-------- MATERIAL PROVIDED

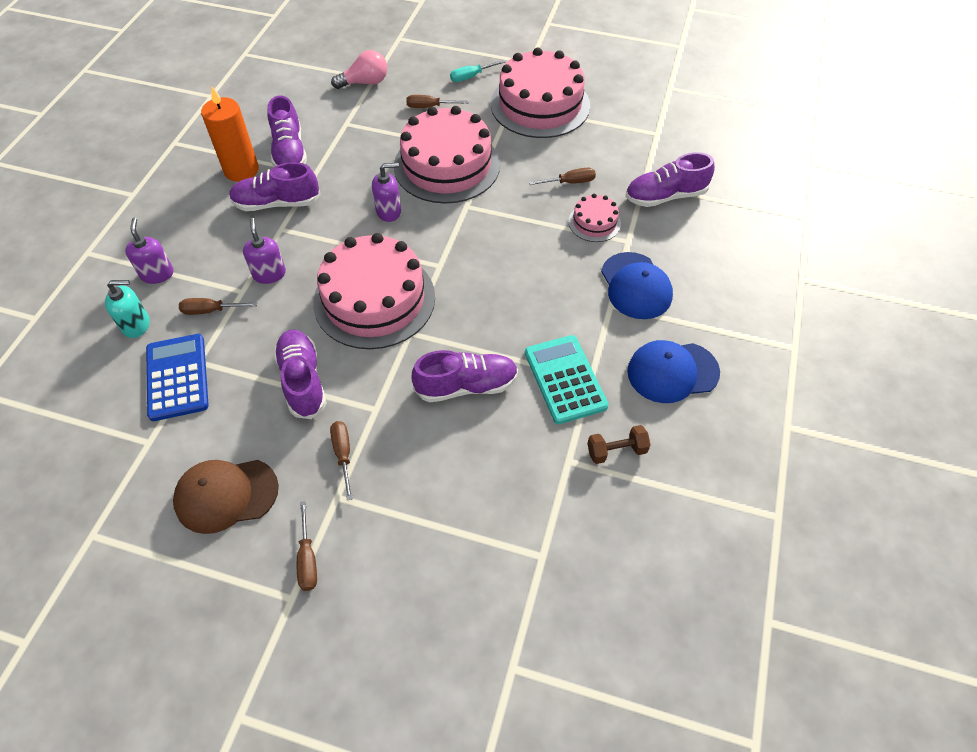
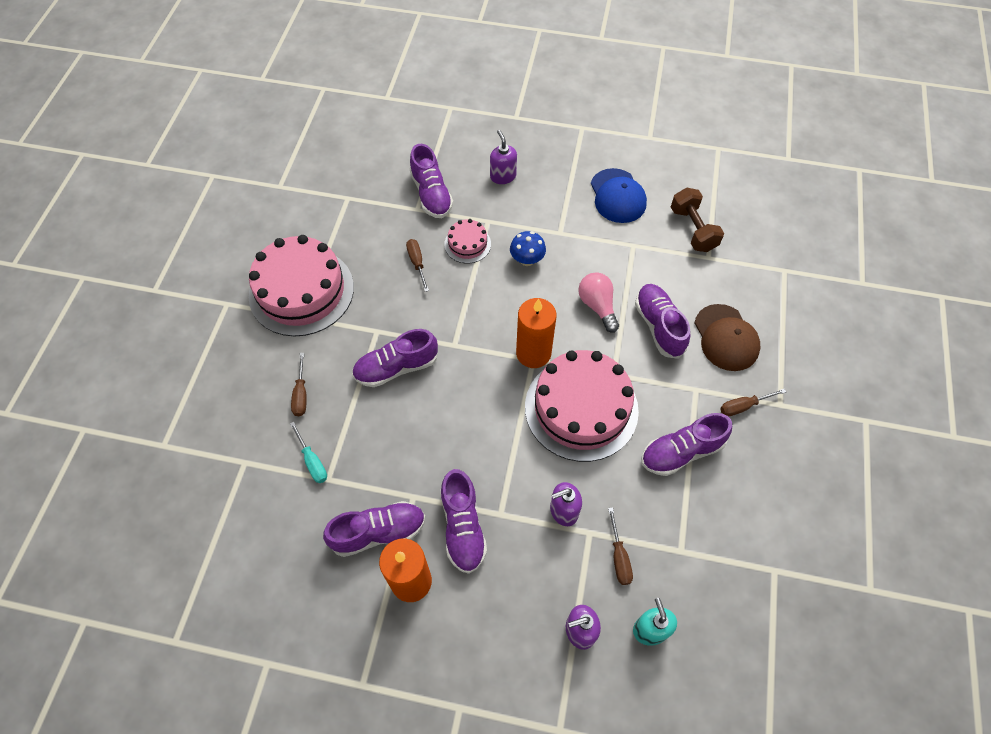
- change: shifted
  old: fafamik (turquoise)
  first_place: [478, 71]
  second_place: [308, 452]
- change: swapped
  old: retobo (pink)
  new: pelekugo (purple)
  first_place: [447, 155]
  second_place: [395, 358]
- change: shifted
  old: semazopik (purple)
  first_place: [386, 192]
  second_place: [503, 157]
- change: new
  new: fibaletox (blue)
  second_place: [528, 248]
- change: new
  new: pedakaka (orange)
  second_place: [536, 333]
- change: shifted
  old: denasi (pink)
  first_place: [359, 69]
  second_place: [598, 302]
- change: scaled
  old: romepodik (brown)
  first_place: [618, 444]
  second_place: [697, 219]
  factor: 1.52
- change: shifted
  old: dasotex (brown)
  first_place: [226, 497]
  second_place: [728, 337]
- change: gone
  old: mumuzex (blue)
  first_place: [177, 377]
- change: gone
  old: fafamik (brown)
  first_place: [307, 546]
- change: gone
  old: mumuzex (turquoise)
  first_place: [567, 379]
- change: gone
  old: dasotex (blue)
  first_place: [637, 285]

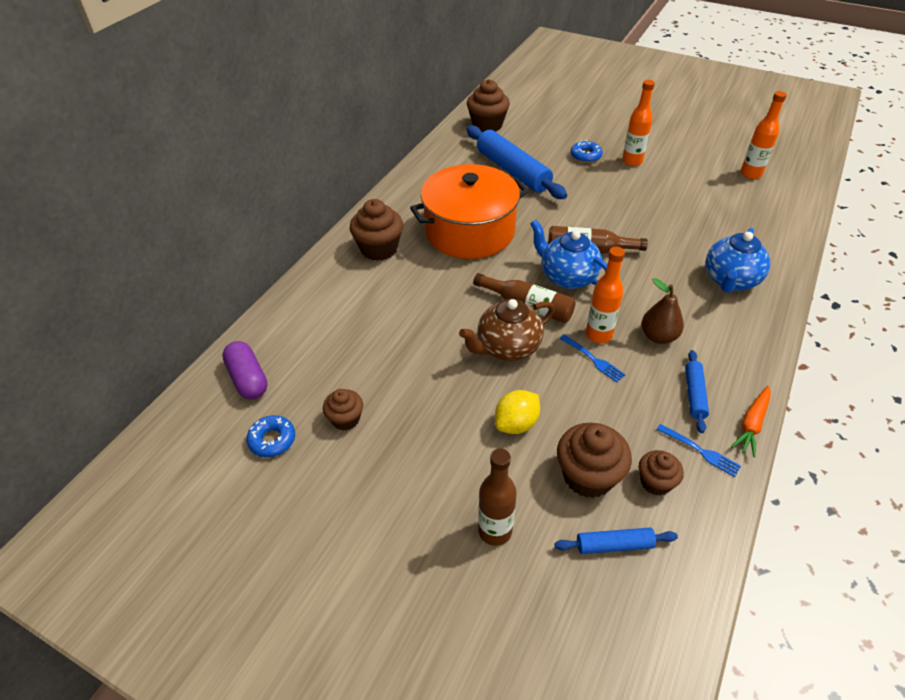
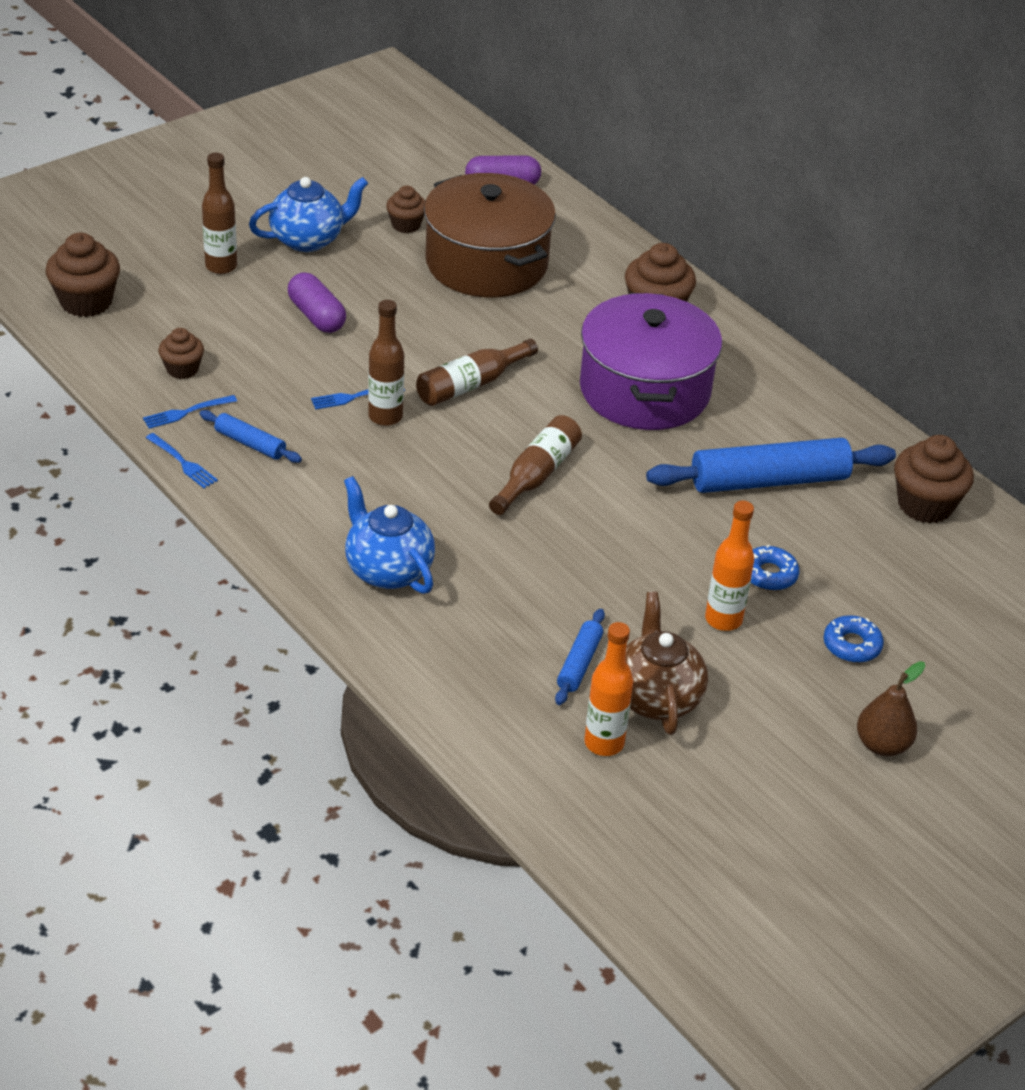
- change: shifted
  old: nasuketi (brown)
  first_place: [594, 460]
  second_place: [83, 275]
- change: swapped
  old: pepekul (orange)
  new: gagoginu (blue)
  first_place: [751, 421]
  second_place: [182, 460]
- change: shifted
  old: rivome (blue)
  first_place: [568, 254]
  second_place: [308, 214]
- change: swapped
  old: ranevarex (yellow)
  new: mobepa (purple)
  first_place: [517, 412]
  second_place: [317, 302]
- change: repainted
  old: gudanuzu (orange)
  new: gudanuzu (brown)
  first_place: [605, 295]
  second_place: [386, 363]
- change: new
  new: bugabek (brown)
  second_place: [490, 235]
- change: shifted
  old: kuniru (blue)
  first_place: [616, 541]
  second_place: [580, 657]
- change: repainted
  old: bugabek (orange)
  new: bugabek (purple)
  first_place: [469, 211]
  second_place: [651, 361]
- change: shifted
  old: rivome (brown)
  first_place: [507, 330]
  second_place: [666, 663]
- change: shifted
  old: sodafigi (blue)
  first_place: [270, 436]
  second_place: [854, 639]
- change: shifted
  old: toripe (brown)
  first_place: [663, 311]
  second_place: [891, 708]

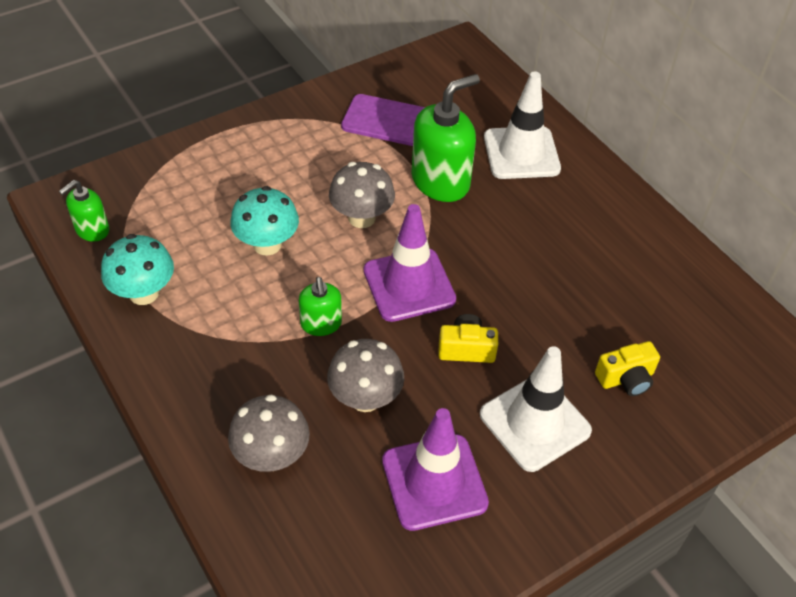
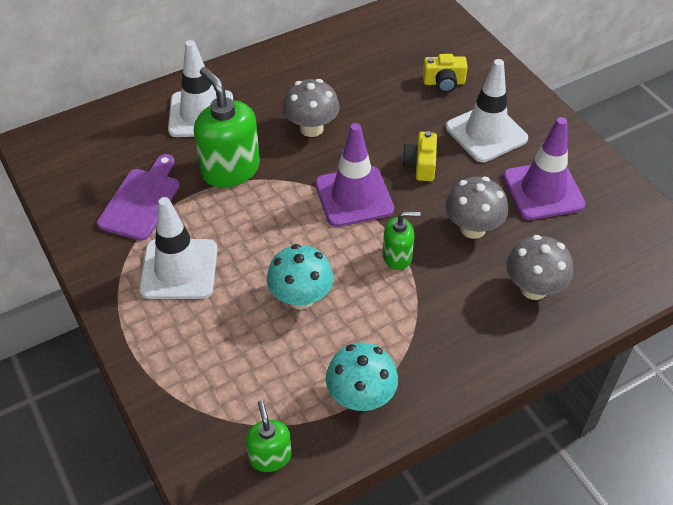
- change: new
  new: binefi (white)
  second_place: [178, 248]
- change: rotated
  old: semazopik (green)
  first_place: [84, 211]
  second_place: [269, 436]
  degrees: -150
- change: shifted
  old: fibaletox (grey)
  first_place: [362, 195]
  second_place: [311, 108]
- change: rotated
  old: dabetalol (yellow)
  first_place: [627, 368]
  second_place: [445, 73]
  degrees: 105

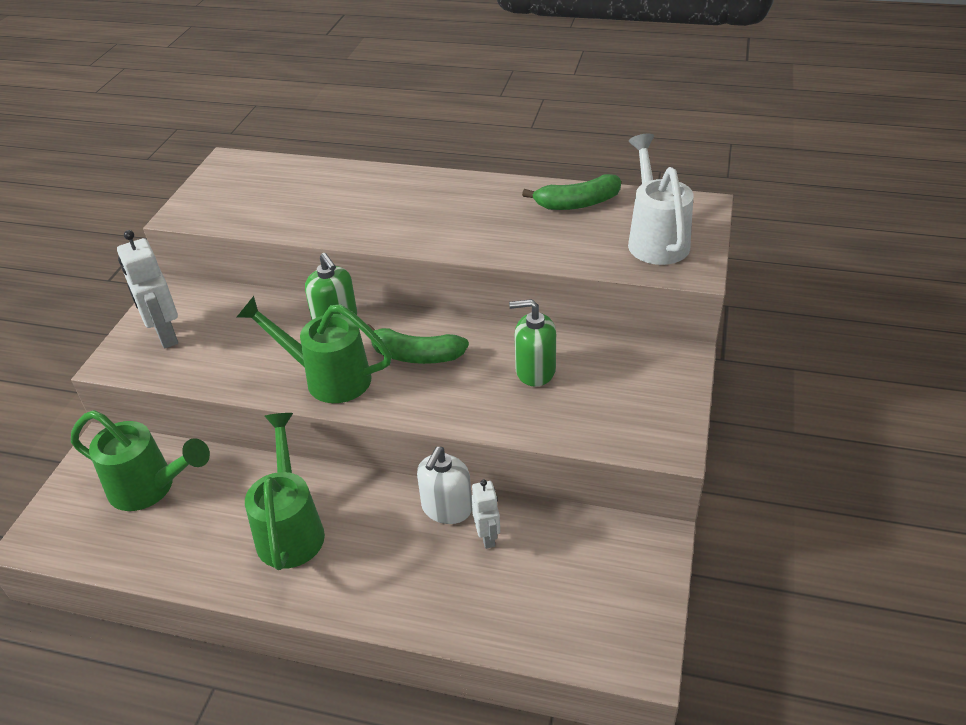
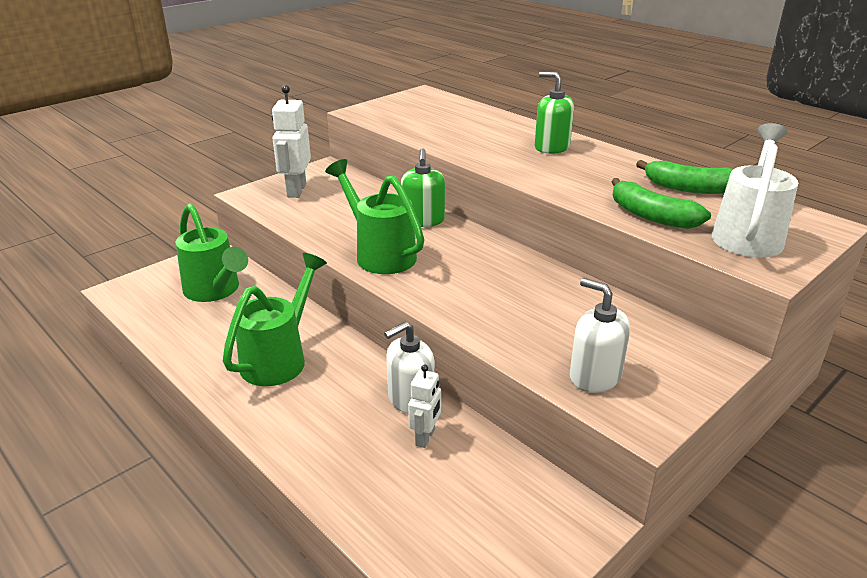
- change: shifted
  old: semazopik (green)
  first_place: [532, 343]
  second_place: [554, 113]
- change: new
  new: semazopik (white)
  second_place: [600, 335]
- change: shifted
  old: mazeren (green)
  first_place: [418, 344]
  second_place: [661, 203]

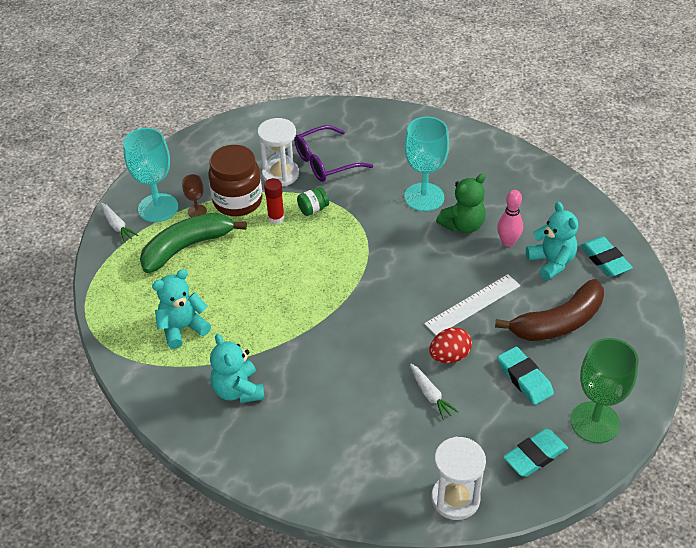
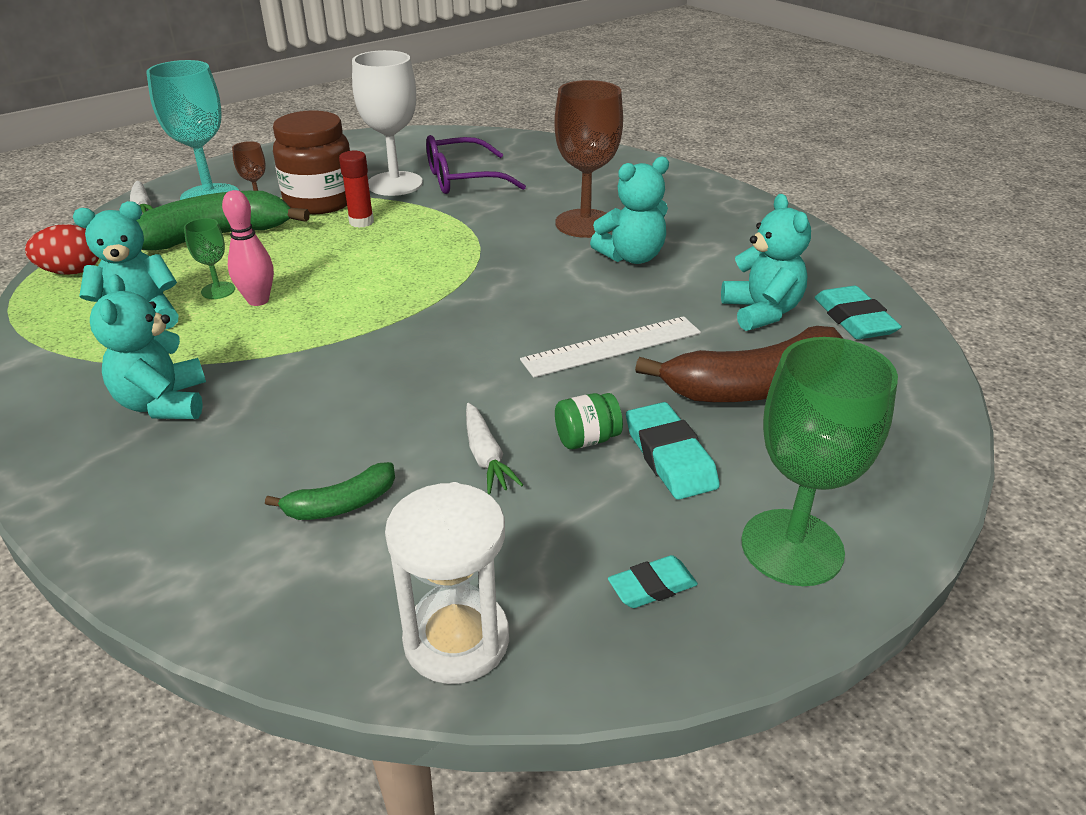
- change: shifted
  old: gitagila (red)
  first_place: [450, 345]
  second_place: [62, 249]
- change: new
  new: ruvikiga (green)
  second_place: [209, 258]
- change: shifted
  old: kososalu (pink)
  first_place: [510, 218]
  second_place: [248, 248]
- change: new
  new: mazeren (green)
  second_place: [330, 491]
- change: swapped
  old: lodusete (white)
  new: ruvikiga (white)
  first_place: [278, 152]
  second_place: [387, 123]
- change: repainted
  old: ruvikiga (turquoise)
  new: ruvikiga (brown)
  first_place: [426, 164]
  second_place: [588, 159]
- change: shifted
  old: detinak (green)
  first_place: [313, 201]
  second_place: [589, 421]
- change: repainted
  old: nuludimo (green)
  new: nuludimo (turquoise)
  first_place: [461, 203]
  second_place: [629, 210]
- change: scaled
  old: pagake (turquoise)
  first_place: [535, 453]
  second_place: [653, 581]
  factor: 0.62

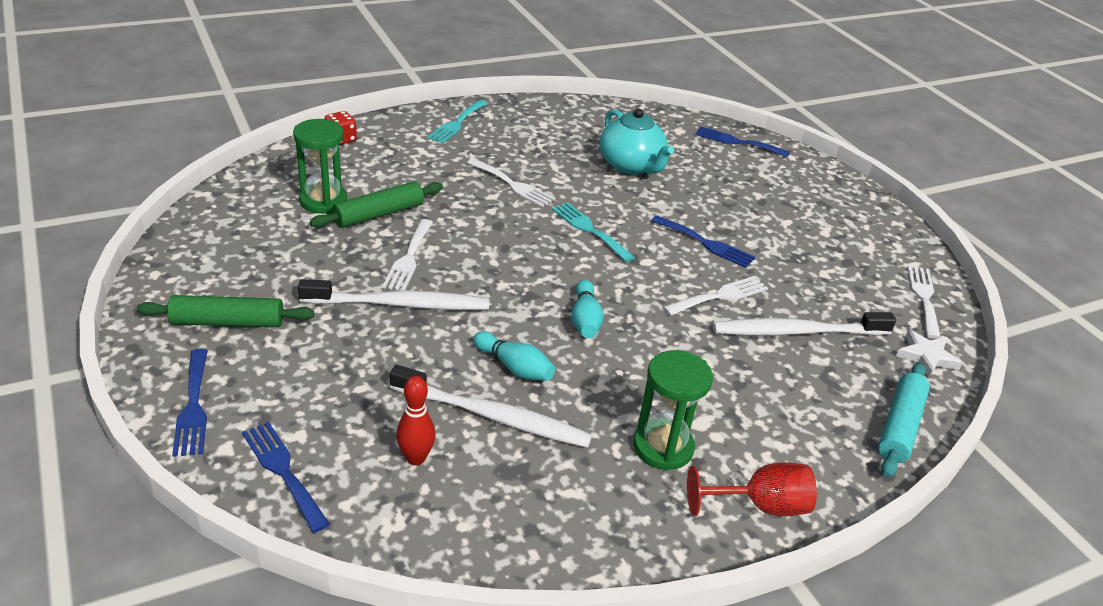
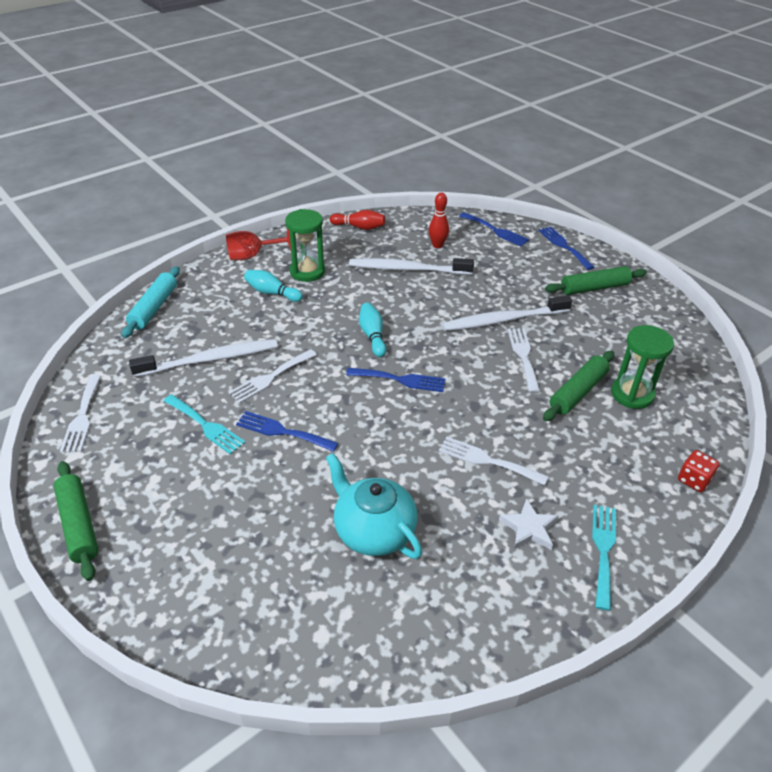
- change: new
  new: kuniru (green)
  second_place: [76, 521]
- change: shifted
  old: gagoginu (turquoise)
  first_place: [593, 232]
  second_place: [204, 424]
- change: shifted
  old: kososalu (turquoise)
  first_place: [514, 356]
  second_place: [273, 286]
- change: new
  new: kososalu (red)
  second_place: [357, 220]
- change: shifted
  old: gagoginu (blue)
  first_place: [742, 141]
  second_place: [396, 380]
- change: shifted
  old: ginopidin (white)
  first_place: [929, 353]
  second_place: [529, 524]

----------------

Within the material above, the line with "second_place: [536, 333]" opens the range and the line with "old: dasotex (blue)" closes it; reproduce that range word for word.

  second_place: [536, 333]
- change: shifted
  old: denasi (pink)
  first_place: [359, 69]
  second_place: [598, 302]
- change: scaled
  old: romepodik (brown)
  first_place: [618, 444]
  second_place: [697, 219]
  factor: 1.52
- change: shifted
  old: dasotex (brown)
  first_place: [226, 497]
  second_place: [728, 337]
- change: gone
  old: mumuzex (blue)
  first_place: [177, 377]
- change: gone
  old: fafamik (brown)
  first_place: [307, 546]
- change: gone
  old: mumuzex (turquoise)
  first_place: [567, 379]
- change: gone
  old: dasotex (blue)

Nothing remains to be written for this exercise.